What you should do |
All that is wanted is the exact lines from the one with "[(118,515),(118,505),(99,505),(99,515),(118,515)]" through the last line of the entries, with both ends kept and every picture left out.

Dataset |
------------

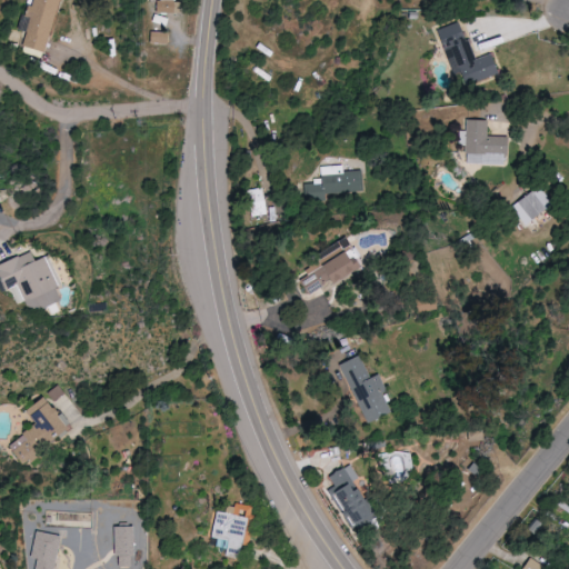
[(57,0),(30,0),(27,18),(29,18),(22,47),(46,51),(57,0)]
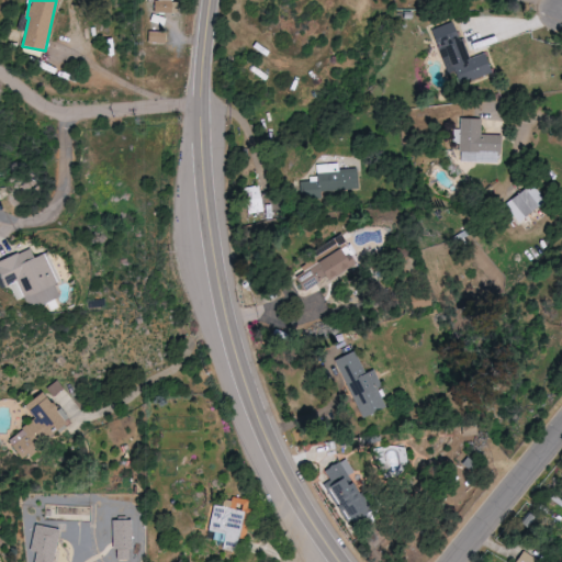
[(430,31),(449,76),(453,74),(459,86),(492,72),(484,53),(469,58),(453,21),(430,31)]
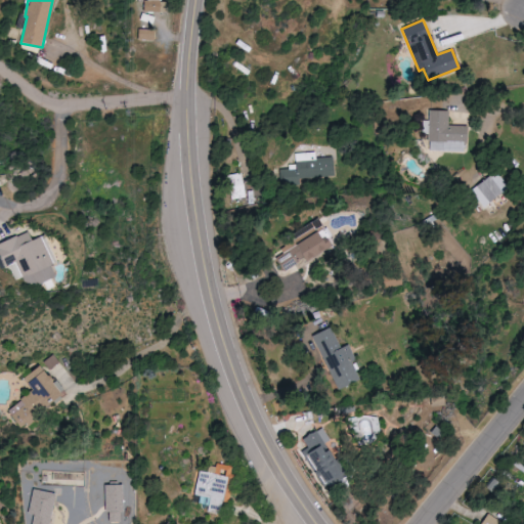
[(138,40),(155,41),(155,30),(138,30),(138,40)]
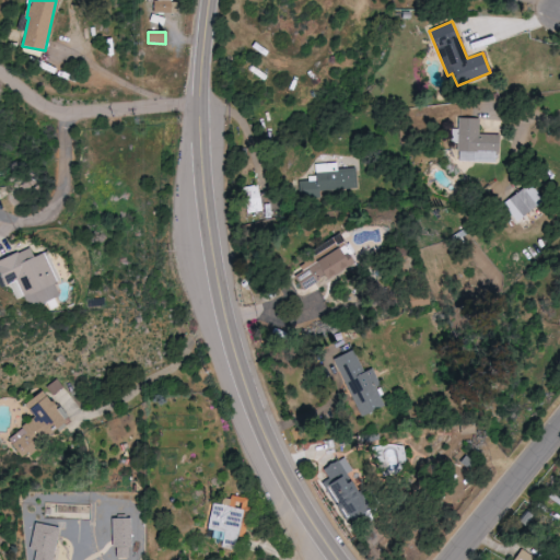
[(499,135),(479,135),(479,119),(459,118),(458,129),(453,129),(452,141),(458,142),(458,161),(498,162),(499,135)]
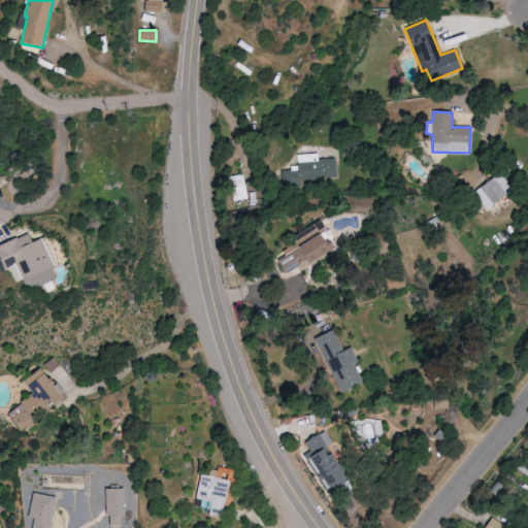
[(297,155),(298,168),(283,169),(285,187),(303,186),(302,179),(337,177),(335,158),(319,159),(318,154),(297,155)]
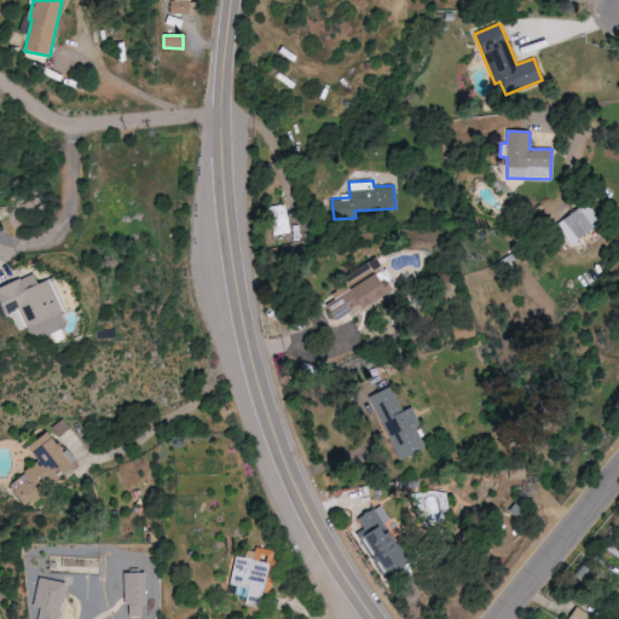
[(573,246),(600,220),(583,202),(556,226),(573,246)]
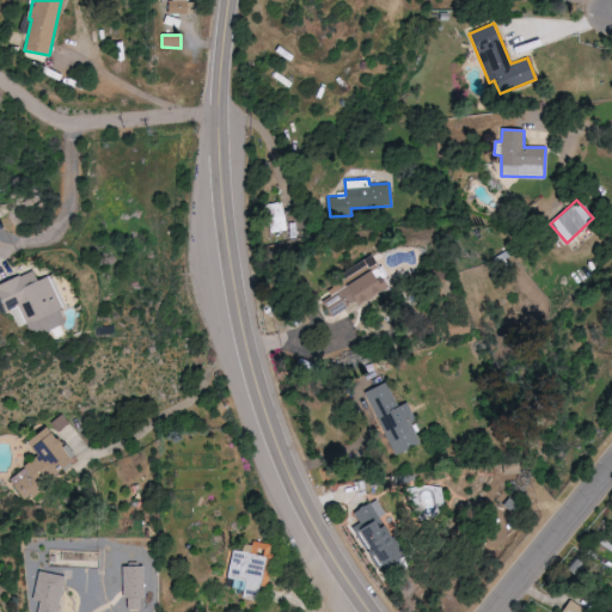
[(287,231),(282,202),(267,204),(271,233),(287,231)]
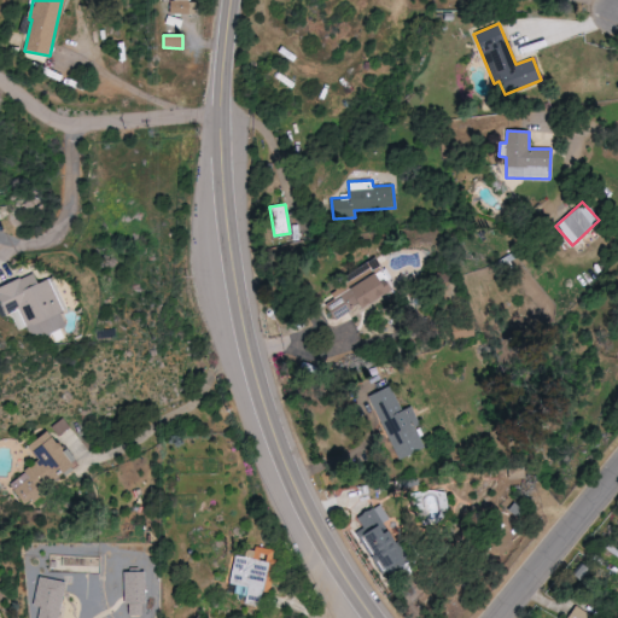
[(333,320),(383,293),(371,272),(321,298),(333,320)]
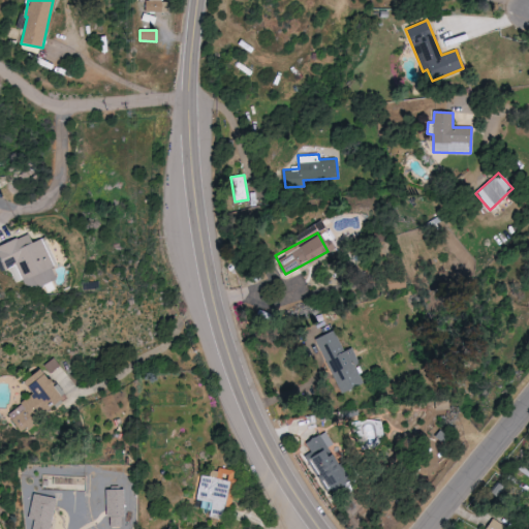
[(0,245),(0,253),(12,284),(24,280),(28,290),(56,280),(51,267),(57,265),(47,238),(31,243),(28,235),(0,245)]
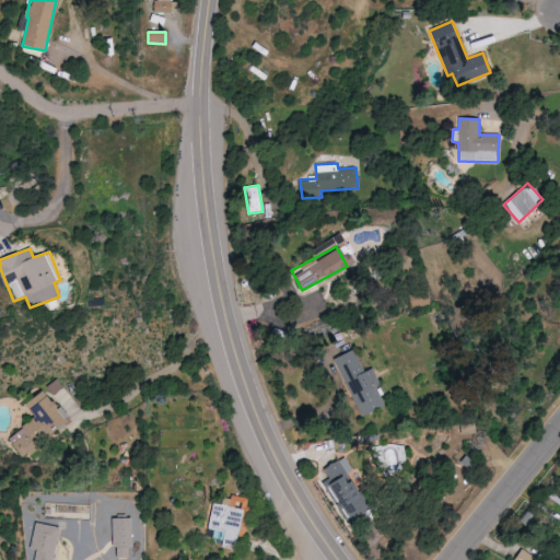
[(334,359),(361,418),(384,407),(374,385),(378,383),(372,369),(363,372),(353,350),(334,359)]
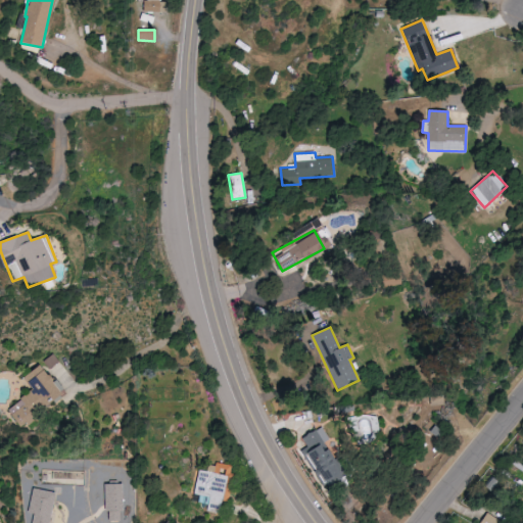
[(31,389),(8,411),(24,428),(62,391),(36,365),(21,379),(31,389)]
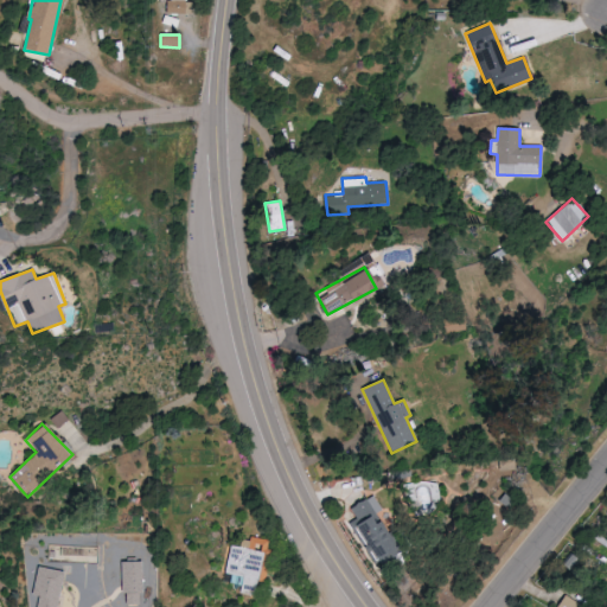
[(352,526),(377,566),(397,553),(374,516),(382,511),(372,496),(350,509),(359,523),(352,526)]
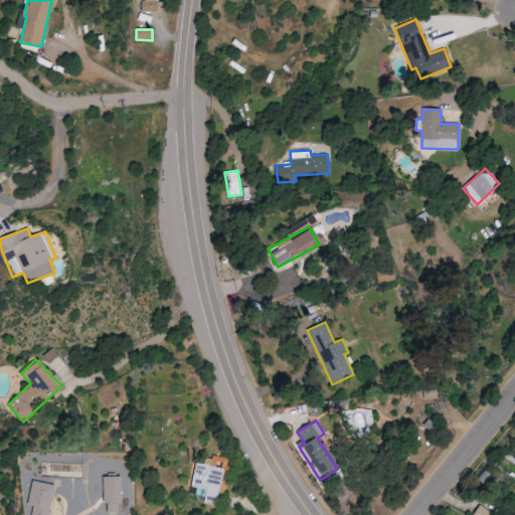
[(194,463),(190,488),(202,490),(202,489),(218,492),(224,460),(204,456),(202,465),(194,463)]
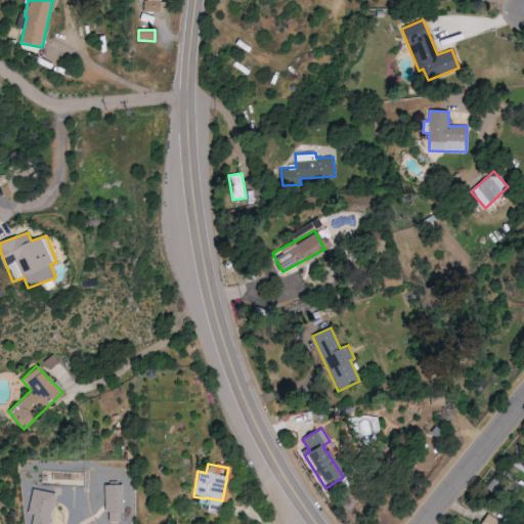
[(104,512),(123,512),(122,485),(103,486),(104,512)]
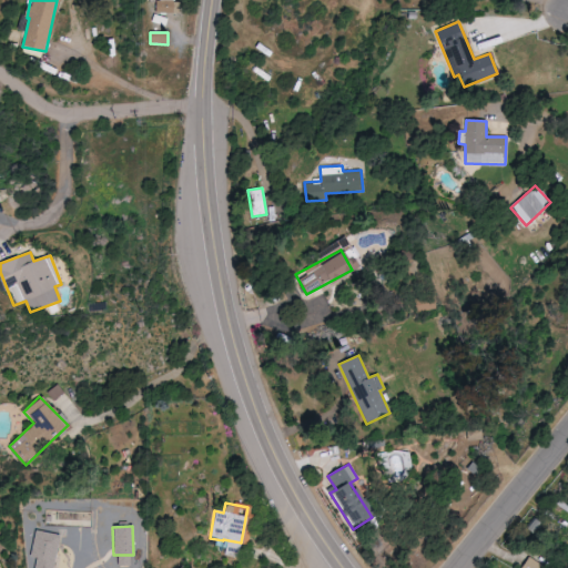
[(53,567),(59,535),(33,530),(28,567),(53,567)]
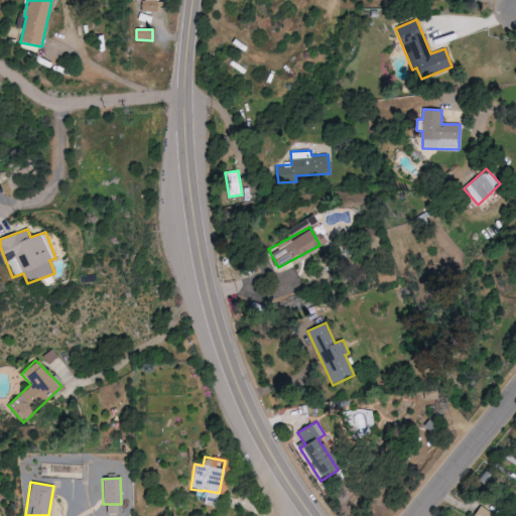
[(118,515),(118,505),(99,505),(99,515),(118,515)]
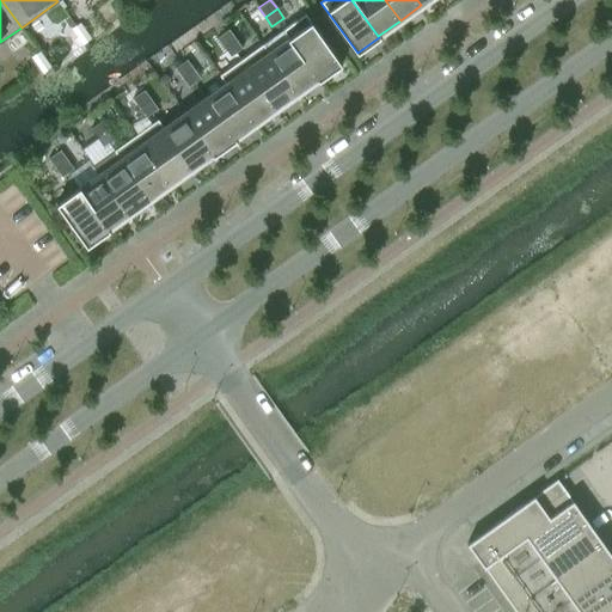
[(305,14),(282,30),(287,38),(317,79),(318,81),(341,65),(341,62),(305,14)]
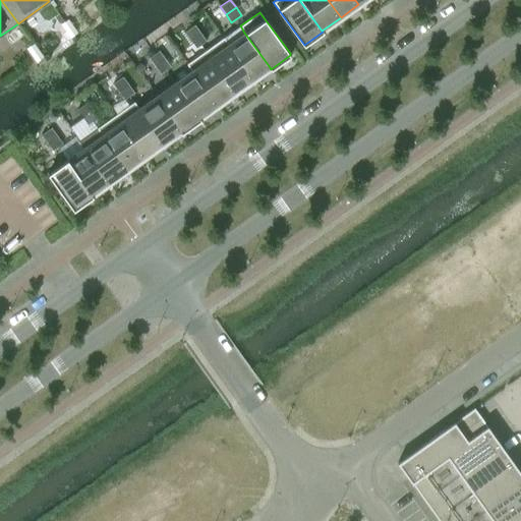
[(72,26),(67,19),(61,24),(65,31),(72,26)]
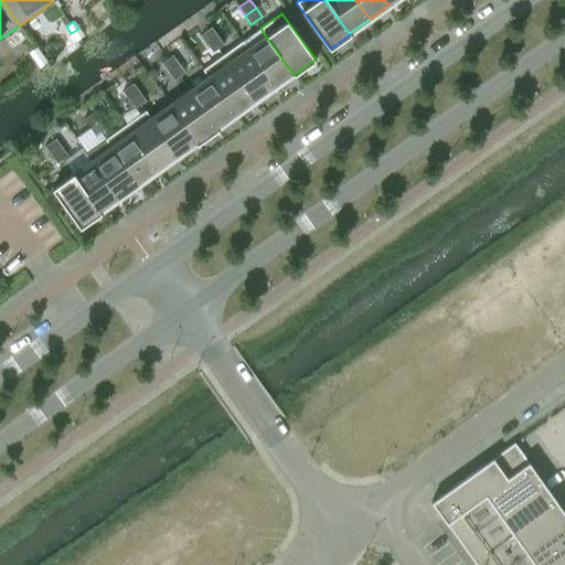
[(217,35),(212,27),(201,34),(206,43),(217,35)]
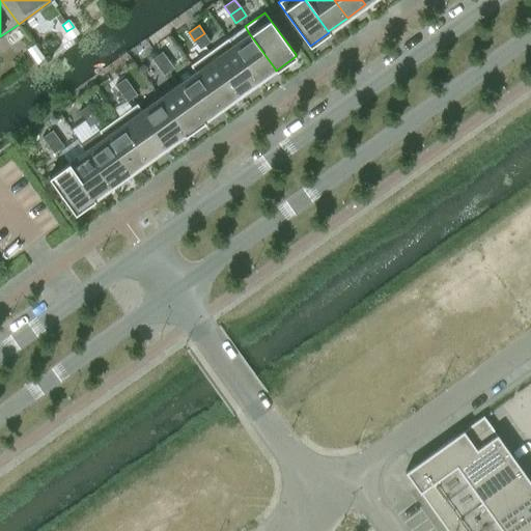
[(78,33),(74,27),(66,31),(72,38),(78,33)]
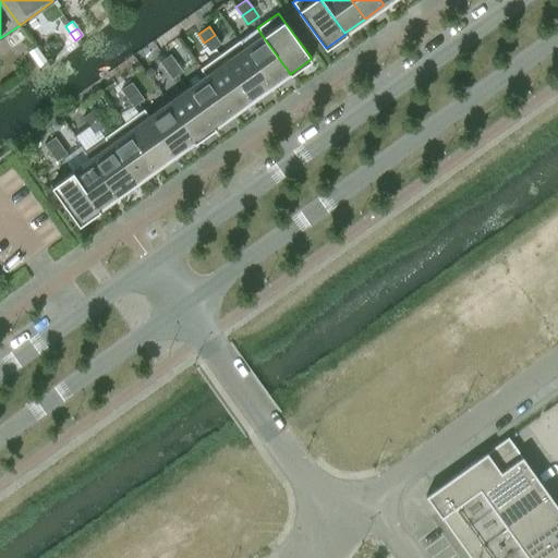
[(221,44),(215,35),(204,43),(210,51),(221,44)]
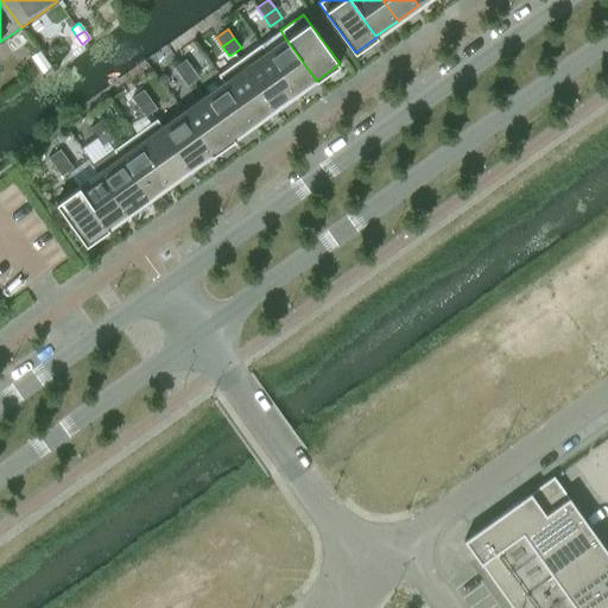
[(285,38),(267,51),(296,93),(315,78),(285,38)]
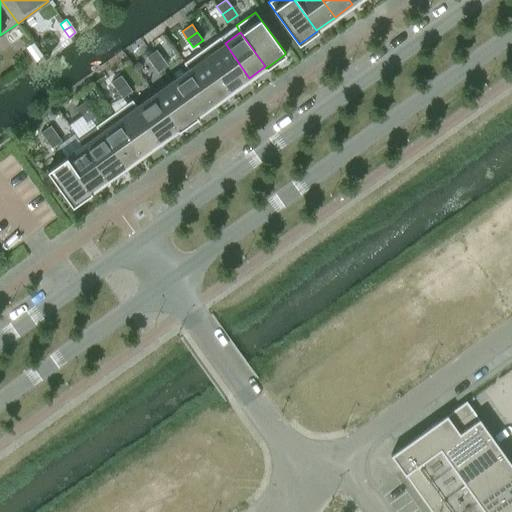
[(220,36),(202,50),(231,91),(249,78),(225,43),(220,36)]
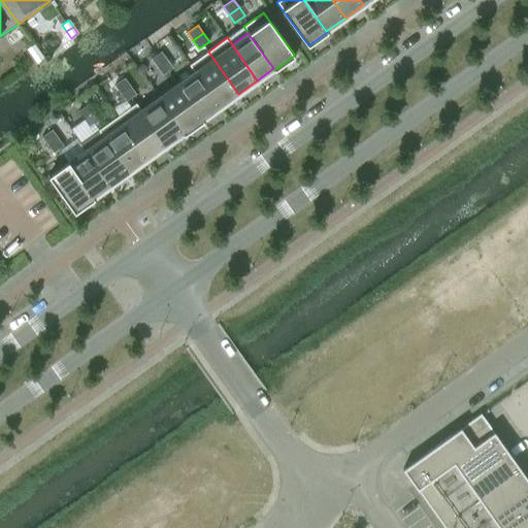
[(38,51),(33,44),(27,50),(32,56),(38,51)]
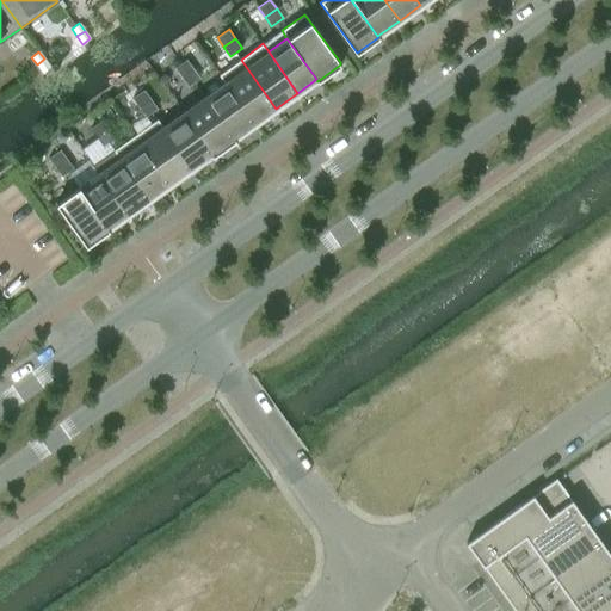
[(50,67),(44,59),(37,65),(42,73),(50,67)]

------------

The completed task |
[(118,515),(118,505),(99,505),(99,515),(118,515)]
[(305,14),(282,30),(287,38),(317,79),(318,81),(341,65),(341,62),(305,14)]
[(72,26),(67,19),(61,24),(65,31),(72,26)]
[(217,35),(212,27),(201,34),(206,43),(217,35)]
[(78,33),(74,27),(66,31),(72,38),(78,33)]
[(221,44),(215,35),(204,43),(210,51),(221,44)]
[(285,38),(267,51),(296,93),(315,78),(285,38)]
[(220,36),(202,50),(231,91),(249,78),(225,43),(220,36)]
[(38,51),(33,44),(27,50),(32,56),(38,51)]
[(50,67),(44,59),(37,65),(42,73),(50,67)]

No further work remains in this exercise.